** Opening Supplied material block **

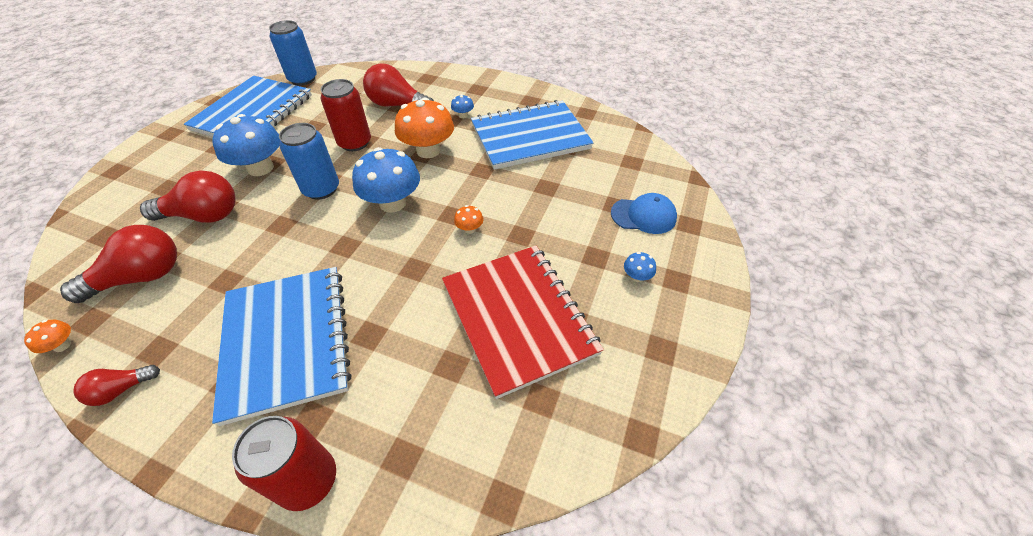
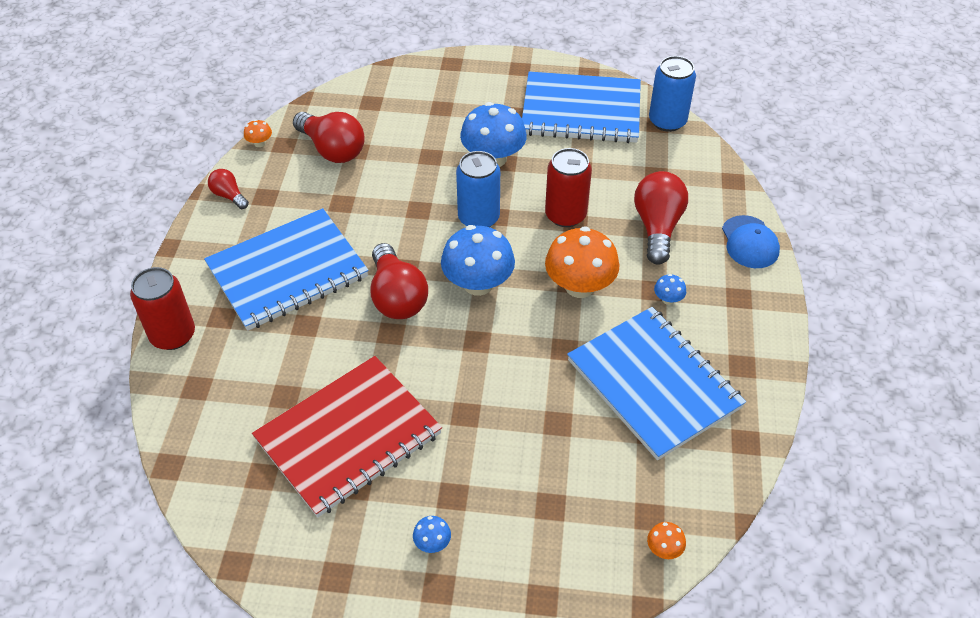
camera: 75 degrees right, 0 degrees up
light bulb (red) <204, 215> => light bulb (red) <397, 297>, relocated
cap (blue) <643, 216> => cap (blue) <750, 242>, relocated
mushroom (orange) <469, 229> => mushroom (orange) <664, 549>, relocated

** Closing Supplied material block **

### Exercise goal
In the material, count each line that holds the string "relocated", and report only how many there are.

### Solution to this exercise
3